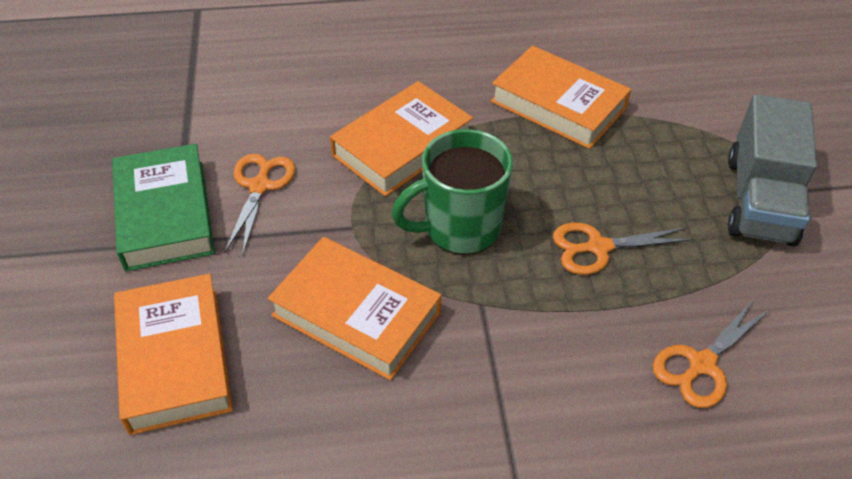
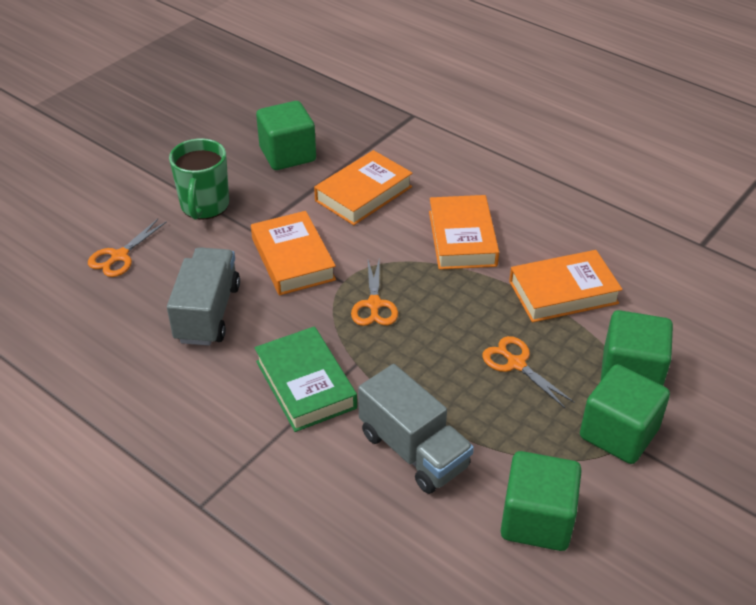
green cube: none = 0 -> [256,101,316,170] [501,451,582,551] [580,364,670,464] [601,310,673,386] = 4
grey truck: [728,94,817,247] = 1 -> [167,247,240,346] [358,364,474,494] = 2

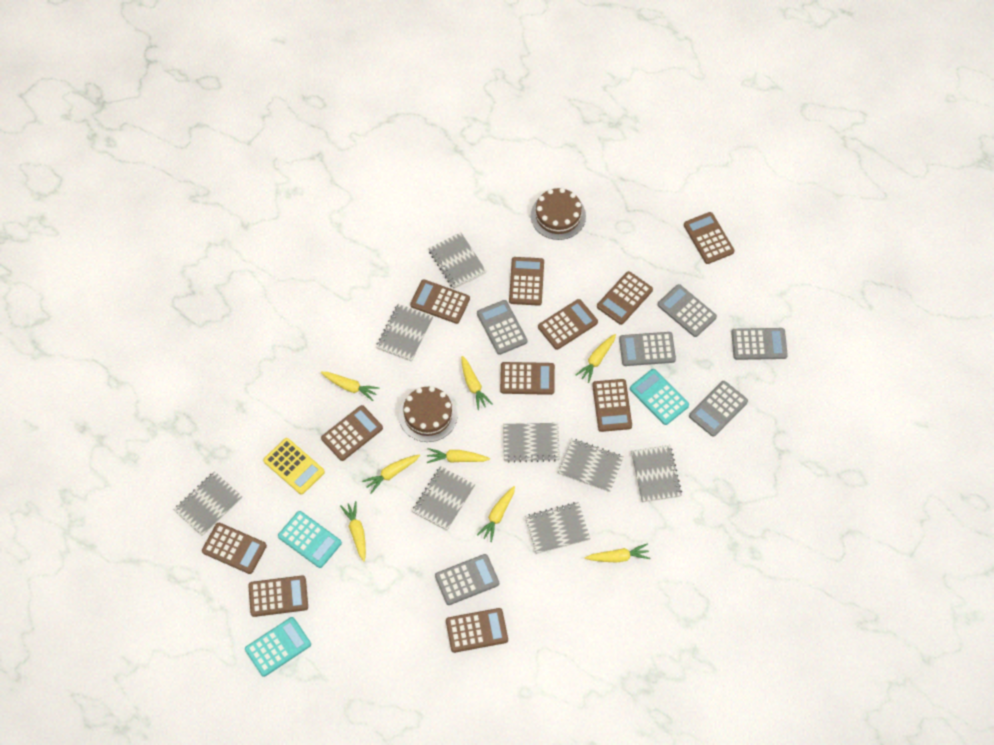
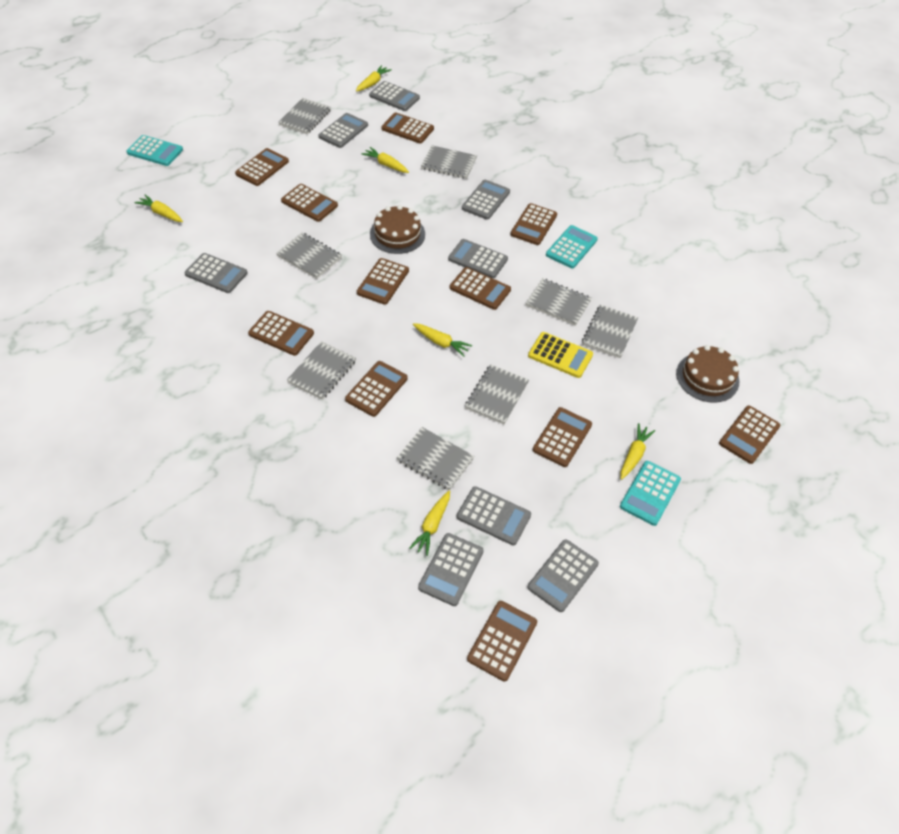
grey calculator: [435,554,499,605] [477,300,527,355] [619,332,676,366] [658,284,717,337] [689,381,748,437] [731,328,788,360] = 6 -> [185,253,248,293] [319,113,368,148] [369,81,420,111] [418,533,484,606] [448,239,508,278] [457,486,531,545] [462,180,510,220] [528,539,599,612] = 8
yellow carrot: [321,372,379,401] [340,501,366,562] [362,454,420,493] [427,448,490,463] [461,356,492,410] [477,486,515,542] [576,334,616,383] [585,543,650,563] = 8 -> [134,194,183,222] [356,65,392,92] [362,147,409,173] [409,491,450,556] [413,323,472,357] [620,423,655,480] = 6

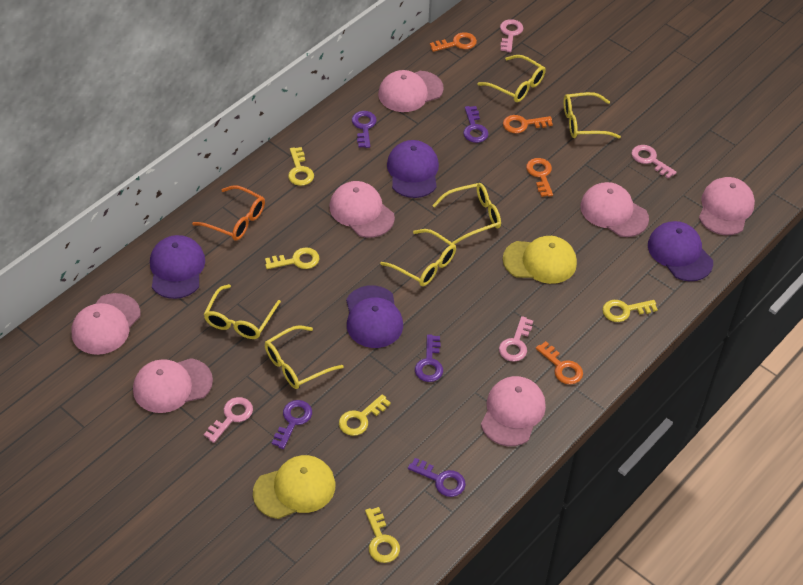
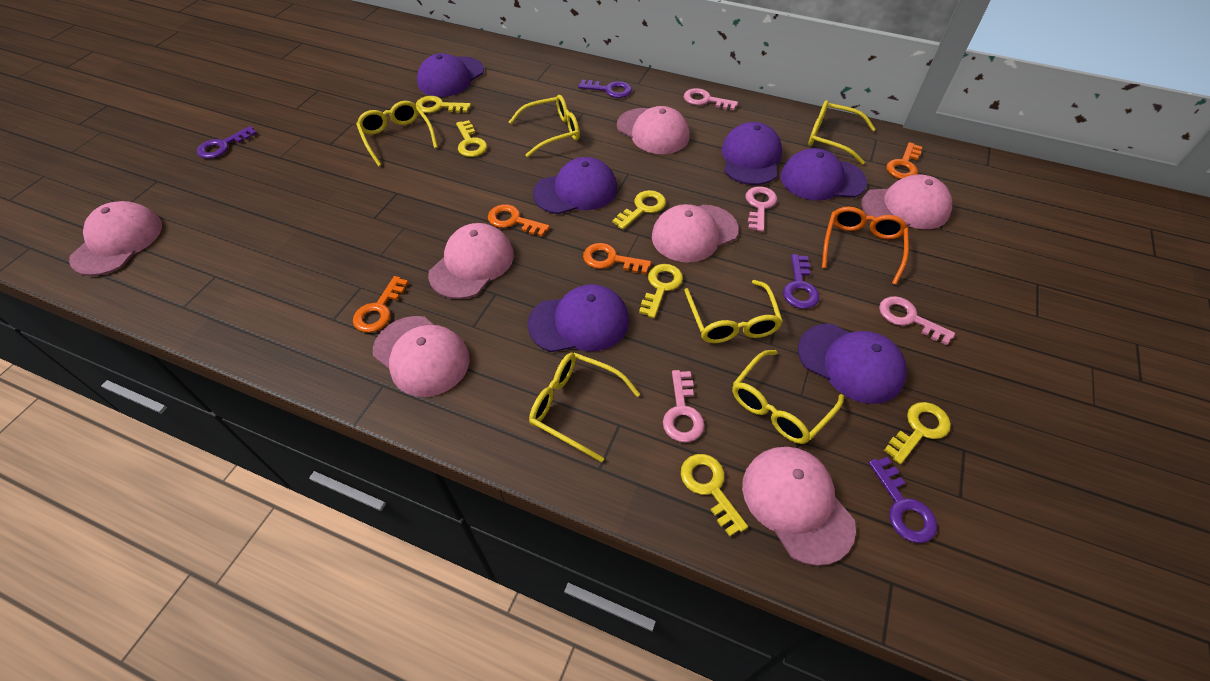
purple cap: [150,235,205,299] [346,285,403,348] [387,140,439,198] [648,221,713,281] = 4 -> [417,53,484,97] [528,284,629,352] [533,157,617,214] [721,122,782,185] [781,148,867,201] [798,324,907,404] = 6
purple key: [272,400,312,449] [352,111,377,148] [408,458,466,497] [415,334,443,382] [463,106,488,143] = 5 -> [197,126,257,159] [578,80,632,98] [783,254,820,309] [868,457,937,543] = 4
yellow cap: [253,455,335,519] [503,236,577,284] = 2 -> none = 0
yellow key: [265,248,319,269] [288,147,314,186] [339,394,391,436] [365,507,400,563] [602,300,658,322] = 5 -> [416,96,471,113] [456,120,487,157] [612,190,666,230] [639,264,683,318] [681,454,748,537] [884,402,951,464] = 6

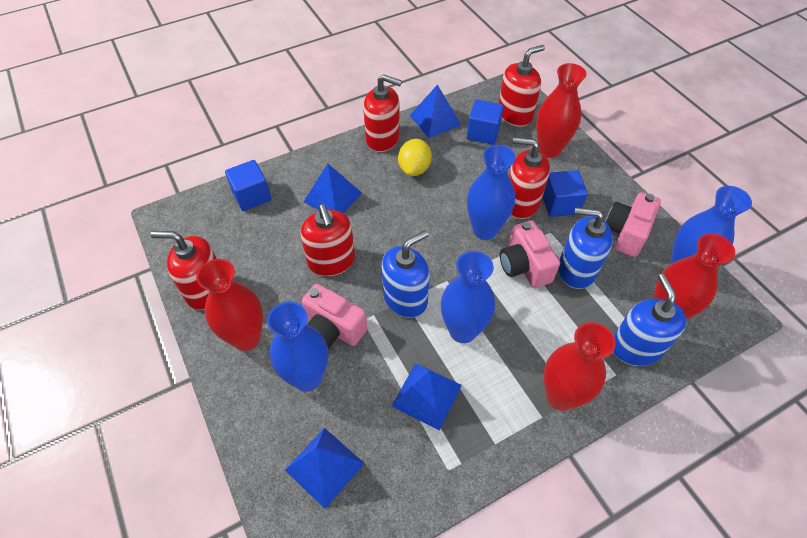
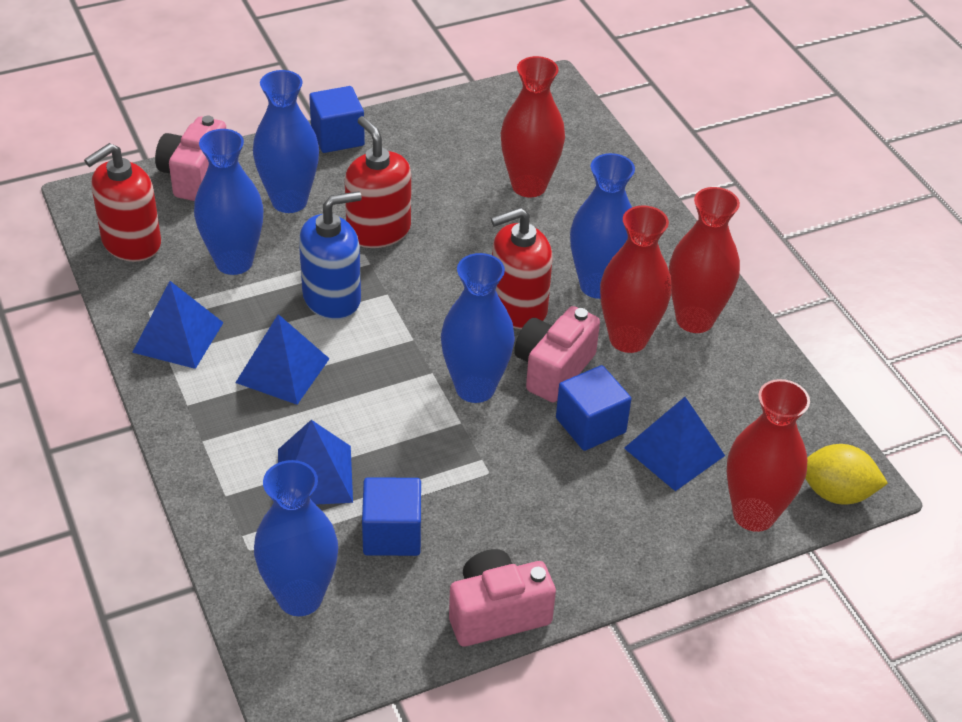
blue soap dispenser: [382,230,430,318] [558,207,613,289] [613,274,687,366] = 3 -> [299,191,362,320] = 1
blue vase: [267,302,328,391] [441,251,495,343] [467,145,516,240] [670,186,752,265] = 4 -> [194,129,264,275] [253,70,319,213] [254,460,338,616] [441,253,515,403] [570,153,635,299] = 5
red soap dispenser: [150,231,217,310] [300,204,355,276] [363,74,402,152] [498,45,545,127] [509,137,550,219] = 5 -> [84,143,161,262] [345,116,411,248] [491,208,553,329] = 3

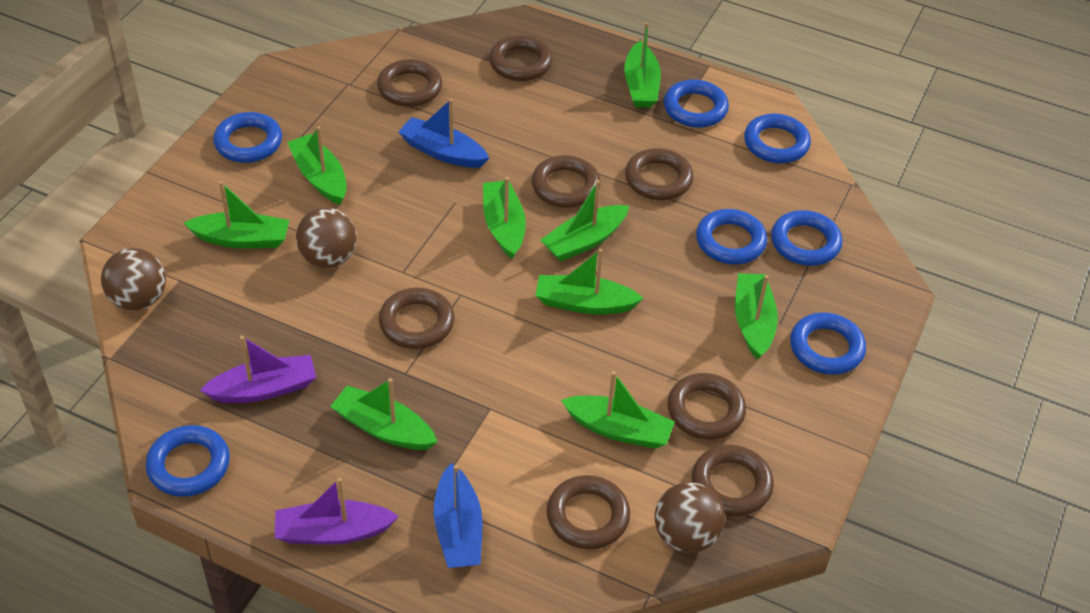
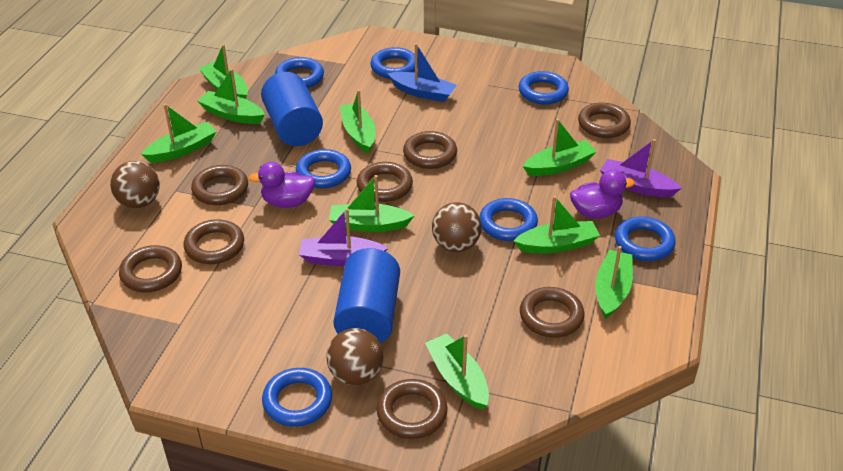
blue boat: [398,99,489,168] [434,463,482,568] = 2 -> [388,44,457,102] = 1
blue cylinder: none = 0 -> [261,72,323,146] [333,248,400,343] = 2
purple duck: none = 0 -> [249,162,315,208] [570,170,635,219] = 2

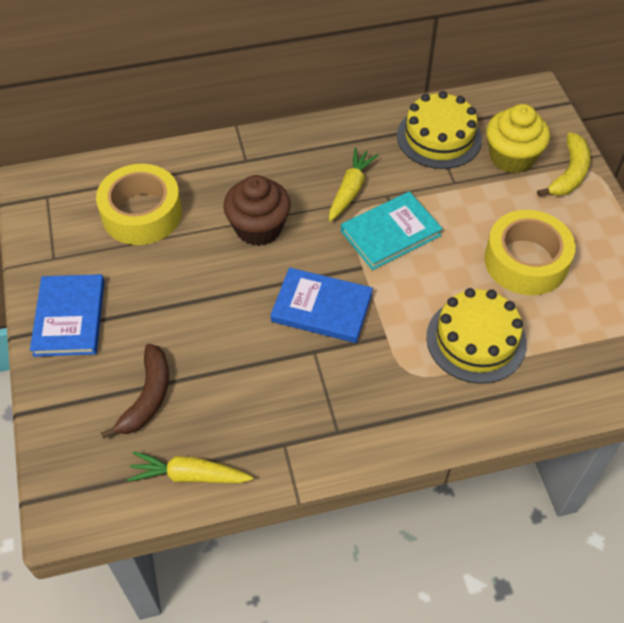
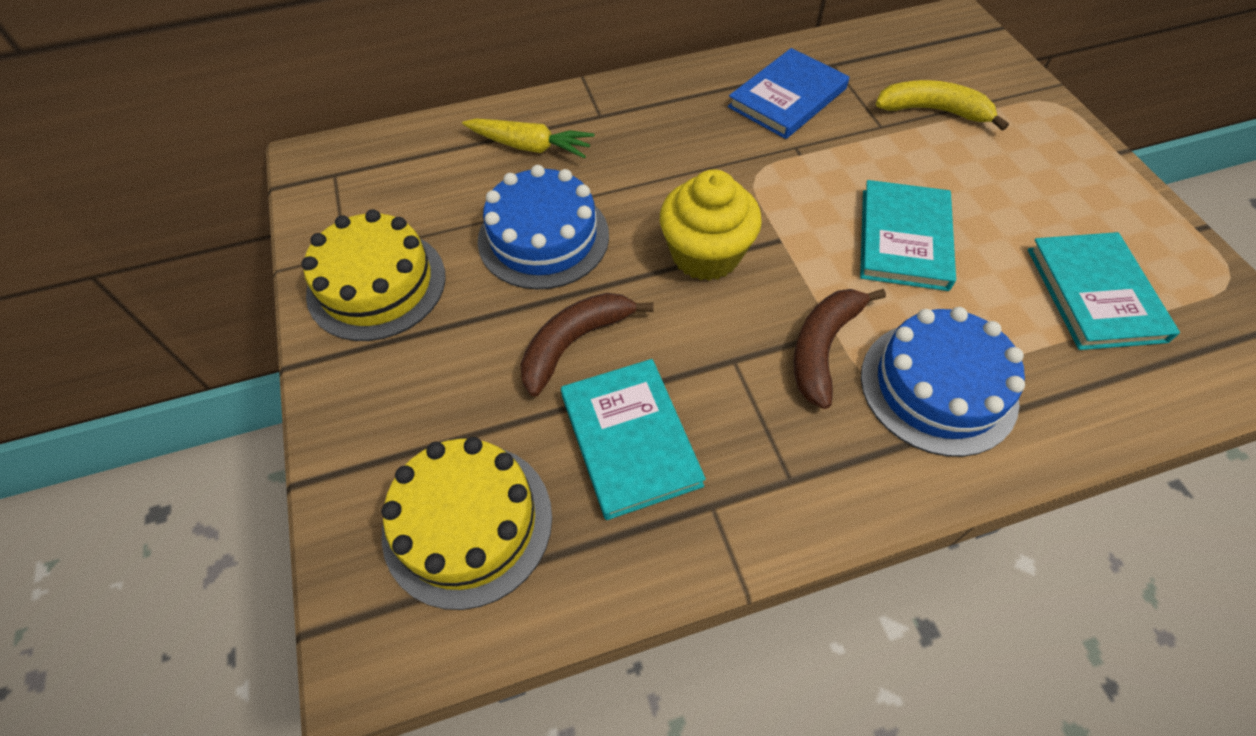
blue book: [30,274,105,357] [271,267,373,343] = 2 -> [728,48,849,139] = 1
blue cake: none = 0 -> [478,165,609,290] [861,307,1025,457] = 2
brown banana: [101,344,169,439] = 1 -> [520,293,654,397] [793,289,886,409] = 2
brown cupcake: [223,175,291,246] = 1 -> none = 0
turquoise book: [341,192,443,270] = 1 -> [561,359,706,520] [860,180,956,291] [1028,232,1180,350] = 3
yellow carrot: [127,451,253,483] [329,148,379,222] = 2 -> [462,119,595,159] = 1
yellow tape: [96,164,182,245] [484,210,576,295] = 2 -> none = 0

> _Activity_: The answer is the lines above from the one with "grey truck: [728,94,817,247]" to the one with "grey calculator: [435,554,499,605]", set down exactly, with no pictures.

> _Result for this task_:
grey truck: [728,94,817,247] = 1 -> [167,247,240,346] [358,364,474,494] = 2

grey calculator: [435,554,499,605] [477,300,527,355] [619,332,676,366] [658,284,717,337] [689,381,748,437] [731,328,788,360] = 6 -> [185,253,248,293] [319,113,368,148] [369,81,420,111] [418,533,484,606] [448,239,508,278] [457,486,531,545] [462,180,510,220] [528,539,599,612] = 8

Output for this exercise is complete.